■ **Working data**
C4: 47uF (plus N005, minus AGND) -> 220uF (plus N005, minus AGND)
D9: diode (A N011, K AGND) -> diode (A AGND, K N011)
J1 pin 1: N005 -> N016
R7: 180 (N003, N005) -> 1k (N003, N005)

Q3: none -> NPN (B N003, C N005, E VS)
--
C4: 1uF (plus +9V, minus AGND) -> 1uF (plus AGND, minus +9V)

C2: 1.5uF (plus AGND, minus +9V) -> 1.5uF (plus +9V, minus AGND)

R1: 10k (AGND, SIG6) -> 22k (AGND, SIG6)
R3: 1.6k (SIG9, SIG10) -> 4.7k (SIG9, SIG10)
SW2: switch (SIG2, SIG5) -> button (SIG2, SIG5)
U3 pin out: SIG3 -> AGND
---
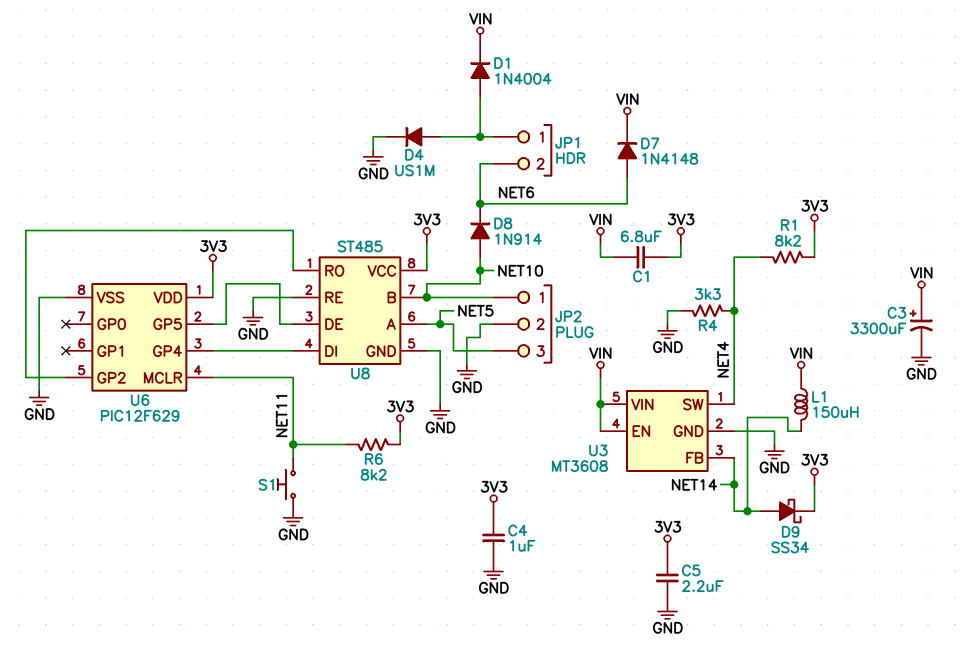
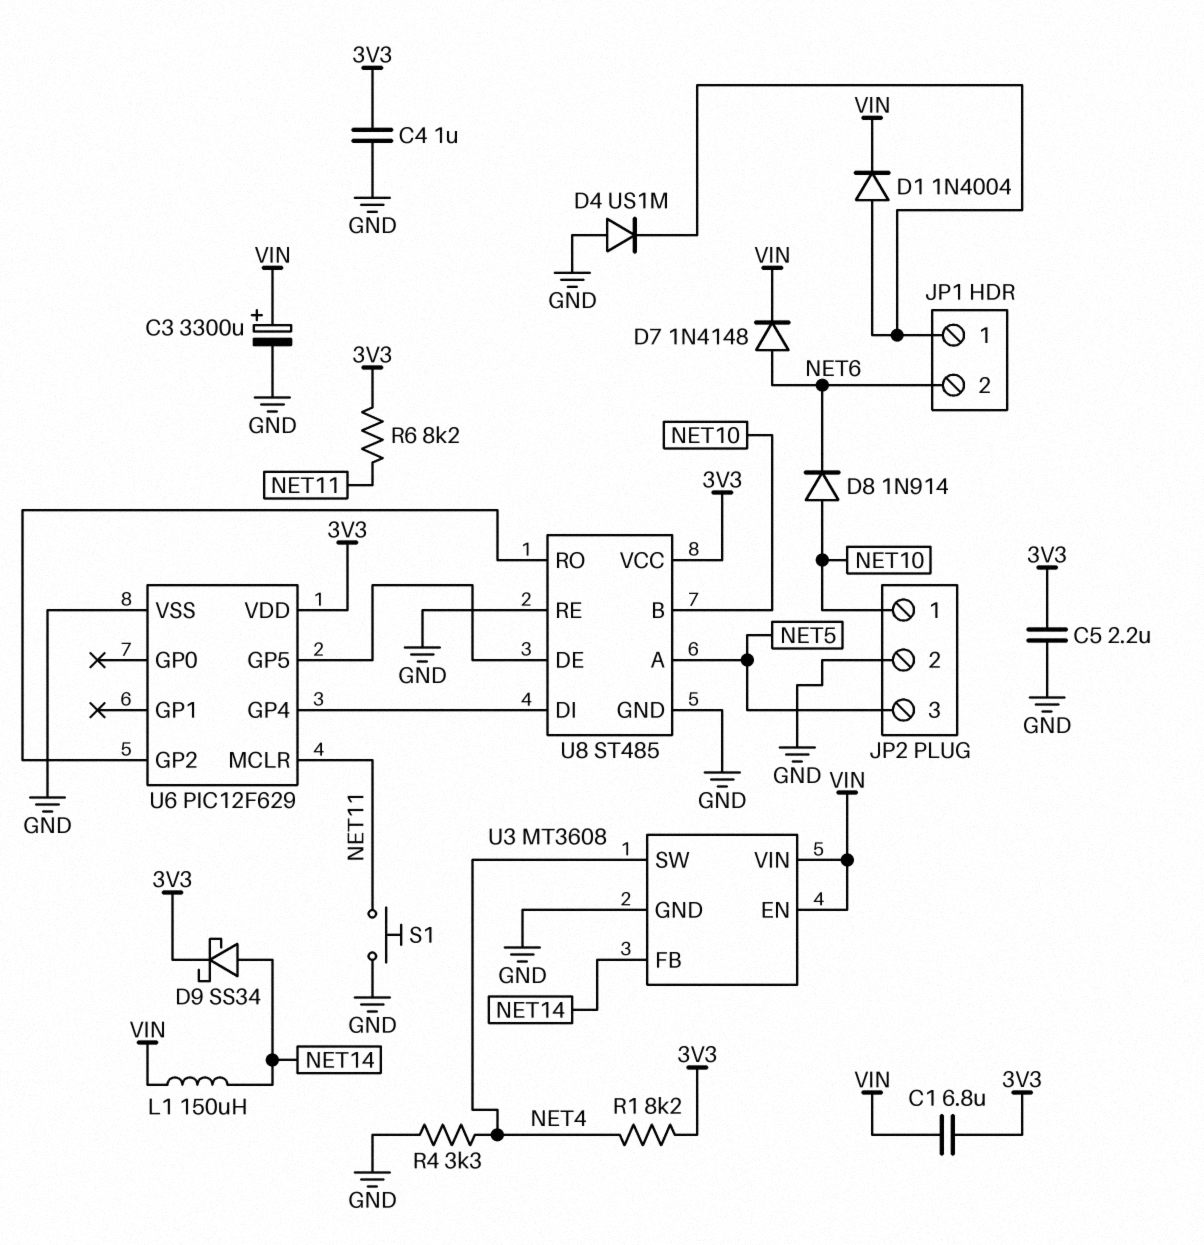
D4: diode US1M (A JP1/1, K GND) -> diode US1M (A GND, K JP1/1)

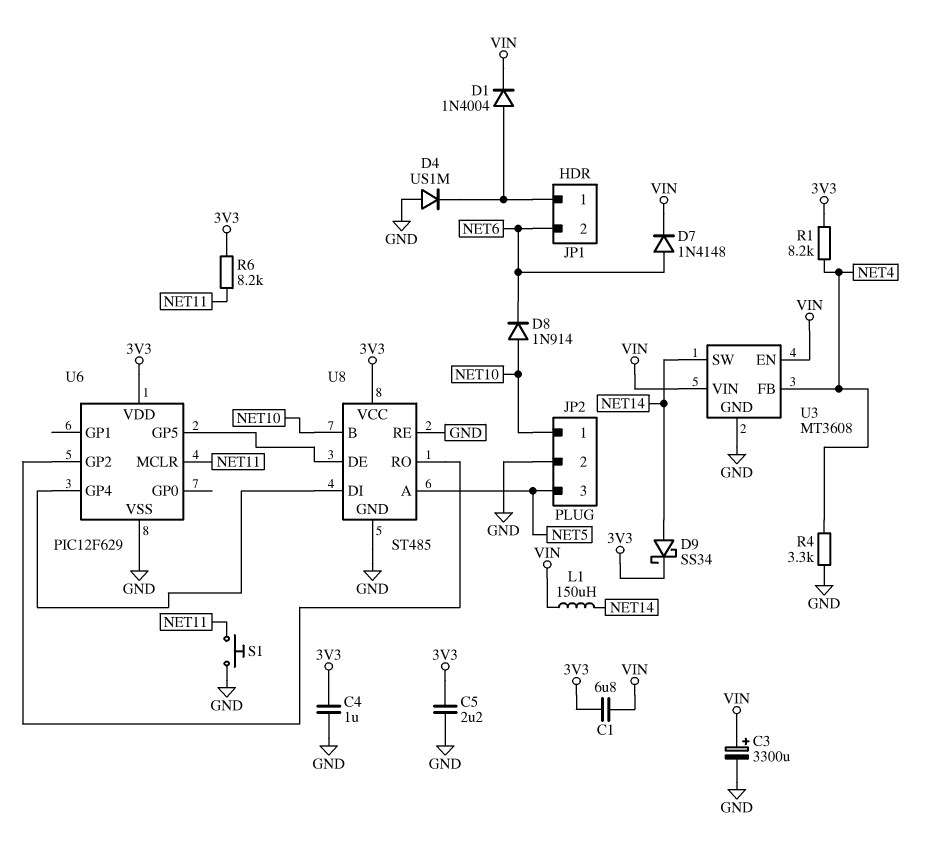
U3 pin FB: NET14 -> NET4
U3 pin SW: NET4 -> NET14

■ **What the exercise asks**
In the listing above, find the line with "C4: 47uF (plus" and the line with "Q3: none -> NPN (B N003, C N005, E VS)", then print exactly those two lines and every line between them, and nothing more.

■ **Reply to the task**
C4: 47uF (plus N005, minus AGND) -> 220uF (plus N005, minus AGND)
D9: diode (A N011, K AGND) -> diode (A AGND, K N011)
J1 pin 1: N005 -> N016
R7: 180 (N003, N005) -> 1k (N003, N005)

Q3: none -> NPN (B N003, C N005, E VS)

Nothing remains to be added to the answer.